> [Problem details]:
The records are to be repeated in full. Every line must match.
┌──
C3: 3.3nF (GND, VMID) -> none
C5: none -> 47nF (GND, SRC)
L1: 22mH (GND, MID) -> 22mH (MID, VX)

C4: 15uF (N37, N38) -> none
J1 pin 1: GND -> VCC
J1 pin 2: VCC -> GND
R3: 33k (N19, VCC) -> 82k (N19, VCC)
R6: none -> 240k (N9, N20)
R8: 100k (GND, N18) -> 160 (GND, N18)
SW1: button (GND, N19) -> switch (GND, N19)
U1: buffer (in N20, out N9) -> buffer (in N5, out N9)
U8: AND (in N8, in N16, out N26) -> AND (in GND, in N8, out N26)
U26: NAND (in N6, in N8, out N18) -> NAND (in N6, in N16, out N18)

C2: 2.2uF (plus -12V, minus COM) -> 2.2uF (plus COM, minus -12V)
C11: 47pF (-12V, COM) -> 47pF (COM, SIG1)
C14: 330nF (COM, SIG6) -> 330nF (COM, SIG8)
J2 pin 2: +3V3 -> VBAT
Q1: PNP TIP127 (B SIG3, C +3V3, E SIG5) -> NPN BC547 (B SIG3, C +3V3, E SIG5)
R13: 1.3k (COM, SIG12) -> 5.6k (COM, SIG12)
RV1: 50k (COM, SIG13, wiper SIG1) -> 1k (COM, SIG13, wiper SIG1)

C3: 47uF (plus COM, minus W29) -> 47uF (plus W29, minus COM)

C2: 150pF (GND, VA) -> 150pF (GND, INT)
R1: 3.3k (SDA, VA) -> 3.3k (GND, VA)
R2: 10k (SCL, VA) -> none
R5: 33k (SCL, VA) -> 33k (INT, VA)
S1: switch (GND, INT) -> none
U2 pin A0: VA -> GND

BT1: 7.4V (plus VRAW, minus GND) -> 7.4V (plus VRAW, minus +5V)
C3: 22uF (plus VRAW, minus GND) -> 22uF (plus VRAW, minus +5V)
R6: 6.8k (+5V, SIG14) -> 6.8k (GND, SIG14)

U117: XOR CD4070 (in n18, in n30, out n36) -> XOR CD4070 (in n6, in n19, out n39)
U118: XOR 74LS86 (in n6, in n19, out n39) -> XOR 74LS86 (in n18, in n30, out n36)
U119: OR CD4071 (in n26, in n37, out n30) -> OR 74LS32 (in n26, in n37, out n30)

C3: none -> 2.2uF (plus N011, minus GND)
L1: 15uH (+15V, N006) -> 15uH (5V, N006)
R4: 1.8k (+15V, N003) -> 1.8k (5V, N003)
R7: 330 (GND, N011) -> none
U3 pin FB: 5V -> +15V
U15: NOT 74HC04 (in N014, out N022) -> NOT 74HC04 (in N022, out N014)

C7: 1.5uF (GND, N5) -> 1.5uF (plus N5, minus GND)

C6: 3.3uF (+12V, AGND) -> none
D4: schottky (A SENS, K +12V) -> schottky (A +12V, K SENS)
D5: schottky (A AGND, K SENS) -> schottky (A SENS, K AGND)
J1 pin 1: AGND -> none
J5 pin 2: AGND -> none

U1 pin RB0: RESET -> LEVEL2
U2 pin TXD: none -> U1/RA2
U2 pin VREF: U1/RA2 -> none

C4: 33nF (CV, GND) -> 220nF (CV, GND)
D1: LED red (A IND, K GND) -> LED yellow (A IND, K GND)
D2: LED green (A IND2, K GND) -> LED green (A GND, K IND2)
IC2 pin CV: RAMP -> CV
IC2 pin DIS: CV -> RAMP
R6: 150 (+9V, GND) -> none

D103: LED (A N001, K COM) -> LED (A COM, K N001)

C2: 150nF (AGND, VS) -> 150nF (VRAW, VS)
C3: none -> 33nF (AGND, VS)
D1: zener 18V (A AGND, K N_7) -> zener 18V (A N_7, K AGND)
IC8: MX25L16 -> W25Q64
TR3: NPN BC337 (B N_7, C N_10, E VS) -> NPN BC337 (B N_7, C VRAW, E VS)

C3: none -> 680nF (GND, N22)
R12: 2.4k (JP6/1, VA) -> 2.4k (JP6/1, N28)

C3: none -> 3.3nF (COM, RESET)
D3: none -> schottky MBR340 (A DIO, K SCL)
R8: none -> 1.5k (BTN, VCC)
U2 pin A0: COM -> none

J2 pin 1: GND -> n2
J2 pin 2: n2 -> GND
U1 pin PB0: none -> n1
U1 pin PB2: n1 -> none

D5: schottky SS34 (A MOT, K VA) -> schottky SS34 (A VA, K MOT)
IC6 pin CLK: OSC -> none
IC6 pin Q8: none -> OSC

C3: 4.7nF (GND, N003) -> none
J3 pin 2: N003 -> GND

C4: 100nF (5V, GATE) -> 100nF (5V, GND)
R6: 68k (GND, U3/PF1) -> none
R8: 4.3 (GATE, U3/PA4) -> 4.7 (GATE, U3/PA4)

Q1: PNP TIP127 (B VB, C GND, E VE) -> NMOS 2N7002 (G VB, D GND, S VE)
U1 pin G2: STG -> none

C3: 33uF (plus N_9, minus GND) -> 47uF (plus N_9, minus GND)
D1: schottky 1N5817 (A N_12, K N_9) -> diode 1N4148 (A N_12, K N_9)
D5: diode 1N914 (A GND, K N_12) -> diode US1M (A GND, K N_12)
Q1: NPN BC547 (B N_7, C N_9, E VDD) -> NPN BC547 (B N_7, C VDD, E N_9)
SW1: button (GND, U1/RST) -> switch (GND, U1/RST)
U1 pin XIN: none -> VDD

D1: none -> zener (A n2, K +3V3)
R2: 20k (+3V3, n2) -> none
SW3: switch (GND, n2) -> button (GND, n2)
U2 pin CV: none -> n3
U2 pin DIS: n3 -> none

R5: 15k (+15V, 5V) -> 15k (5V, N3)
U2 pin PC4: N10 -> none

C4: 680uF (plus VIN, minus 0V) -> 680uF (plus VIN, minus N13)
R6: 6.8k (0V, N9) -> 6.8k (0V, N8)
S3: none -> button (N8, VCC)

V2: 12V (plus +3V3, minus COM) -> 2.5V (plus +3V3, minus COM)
└──
> [Written response]:
C3: 3.3nF (GND, VMID) -> none
C5: none -> 47nF (GND, SRC)
L1: 22mH (GND, MID) -> 22mH (MID, VX)

C4: 15uF (N37, N38) -> none
J1 pin 1: GND -> VCC
J1 pin 2: VCC -> GND
R3: 33k (N19, VCC) -> 82k (N19, VCC)
R6: none -> 240k (N9, N20)
R8: 100k (GND, N18) -> 160 (GND, N18)
SW1: button (GND, N19) -> switch (GND, N19)
U1: buffer (in N20, out N9) -> buffer (in N5, out N9)
U8: AND (in N8, in N16, out N26) -> AND (in GND, in N8, out N26)
U26: NAND (in N6, in N8, out N18) -> NAND (in N6, in N16, out N18)

C2: 2.2uF (plus -12V, minus COM) -> 2.2uF (plus COM, minus -12V)
C11: 47pF (-12V, COM) -> 47pF (COM, SIG1)
C14: 330nF (COM, SIG6) -> 330nF (COM, SIG8)
J2 pin 2: +3V3 -> VBAT
Q1: PNP TIP127 (B SIG3, C +3V3, E SIG5) -> NPN BC547 (B SIG3, C +3V3, E SIG5)
R13: 1.3k (COM, SIG12) -> 5.6k (COM, SIG12)
RV1: 50k (COM, SIG13, wiper SIG1) -> 1k (COM, SIG13, wiper SIG1)

C3: 47uF (plus COM, minus W29) -> 47uF (plus W29, minus COM)

C2: 150pF (GND, VA) -> 150pF (GND, INT)
R1: 3.3k (SDA, VA) -> 3.3k (GND, VA)
R2: 10k (SCL, VA) -> none
R5: 33k (SCL, VA) -> 33k (INT, VA)
S1: switch (GND, INT) -> none
U2 pin A0: VA -> GND

BT1: 7.4V (plus VRAW, minus GND) -> 7.4V (plus VRAW, minus +5V)
C3: 22uF (plus VRAW, minus GND) -> 22uF (plus VRAW, minus +5V)
R6: 6.8k (+5V, SIG14) -> 6.8k (GND, SIG14)

U117: XOR CD4070 (in n18, in n30, out n36) -> XOR CD4070 (in n6, in n19, out n39)
U118: XOR 74LS86 (in n6, in n19, out n39) -> XOR 74LS86 (in n18, in n30, out n36)
U119: OR CD4071 (in n26, in n37, out n30) -> OR 74LS32 (in n26, in n37, out n30)

C3: none -> 2.2uF (plus N011, minus GND)
L1: 15uH (+15V, N006) -> 15uH (5V, N006)
R4: 1.8k (+15V, N003) -> 1.8k (5V, N003)
R7: 330 (GND, N011) -> none
U3 pin FB: 5V -> +15V
U15: NOT 74HC04 (in N014, out N022) -> NOT 74HC04 (in N022, out N014)

C7: 1.5uF (GND, N5) -> 1.5uF (plus N5, minus GND)

C6: 3.3uF (+12V, AGND) -> none
D4: schottky (A SENS, K +12V) -> schottky (A +12V, K SENS)
D5: schottky (A AGND, K SENS) -> schottky (A SENS, K AGND)
J1 pin 1: AGND -> none
J5 pin 2: AGND -> none

U1 pin RB0: RESET -> LEVEL2
U2 pin TXD: none -> U1/RA2
U2 pin VREF: U1/RA2 -> none

C4: 33nF (CV, GND) -> 220nF (CV, GND)
D1: LED red (A IND, K GND) -> LED yellow (A IND, K GND)
D2: LED green (A IND2, K GND) -> LED green (A GND, K IND2)
IC2 pin CV: RAMP -> CV
IC2 pin DIS: CV -> RAMP
R6: 150 (+9V, GND) -> none

D103: LED (A N001, K COM) -> LED (A COM, K N001)

C2: 150nF (AGND, VS) -> 150nF (VRAW, VS)
C3: none -> 33nF (AGND, VS)
D1: zener 18V (A AGND, K N_7) -> zener 18V (A N_7, K AGND)
IC8: MX25L16 -> W25Q64
TR3: NPN BC337 (B N_7, C N_10, E VS) -> NPN BC337 (B N_7, C VRAW, E VS)

C3: none -> 680nF (GND, N22)
R12: 2.4k (JP6/1, VA) -> 2.4k (JP6/1, N28)

C3: none -> 3.3nF (COM, RESET)
D3: none -> schottky MBR340 (A DIO, K SCL)
R8: none -> 1.5k (BTN, VCC)
U2 pin A0: COM -> none

J2 pin 1: GND -> n2
J2 pin 2: n2 -> GND
U1 pin PB0: none -> n1
U1 pin PB2: n1 -> none

D5: schottky SS34 (A MOT, K VA) -> schottky SS34 (A VA, K MOT)
IC6 pin CLK: OSC -> none
IC6 pin Q8: none -> OSC

C3: 4.7nF (GND, N003) -> none
J3 pin 2: N003 -> GND

C4: 100nF (5V, GATE) -> 100nF (5V, GND)
R6: 68k (GND, U3/PF1) -> none
R8: 4.3 (GATE, U3/PA4) -> 4.7 (GATE, U3/PA4)

Q1: PNP TIP127 (B VB, C GND, E VE) -> NMOS 2N7002 (G VB, D GND, S VE)
U1 pin G2: STG -> none

C3: 33uF (plus N_9, minus GND) -> 47uF (plus N_9, minus GND)
D1: schottky 1N5817 (A N_12, K N_9) -> diode 1N4148 (A N_12, K N_9)
D5: diode 1N914 (A GND, K N_12) -> diode US1M (A GND, K N_12)
Q1: NPN BC547 (B N_7, C N_9, E VDD) -> NPN BC547 (B N_7, C VDD, E N_9)
SW1: button (GND, U1/RST) -> switch (GND, U1/RST)
U1 pin XIN: none -> VDD

D1: none -> zener (A n2, K +3V3)
R2: 20k (+3V3, n2) -> none
SW3: switch (GND, n2) -> button (GND, n2)
U2 pin CV: none -> n3
U2 pin DIS: n3 -> none

R5: 15k (+15V, 5V) -> 15k (5V, N3)
U2 pin PC4: N10 -> none

C4: 680uF (plus VIN, minus 0V) -> 680uF (plus VIN, minus N13)
R6: 6.8k (0V, N9) -> 6.8k (0V, N8)
S3: none -> button (N8, VCC)

V2: 12V (plus +3V3, minus COM) -> 2.5V (plus +3V3, minus COM)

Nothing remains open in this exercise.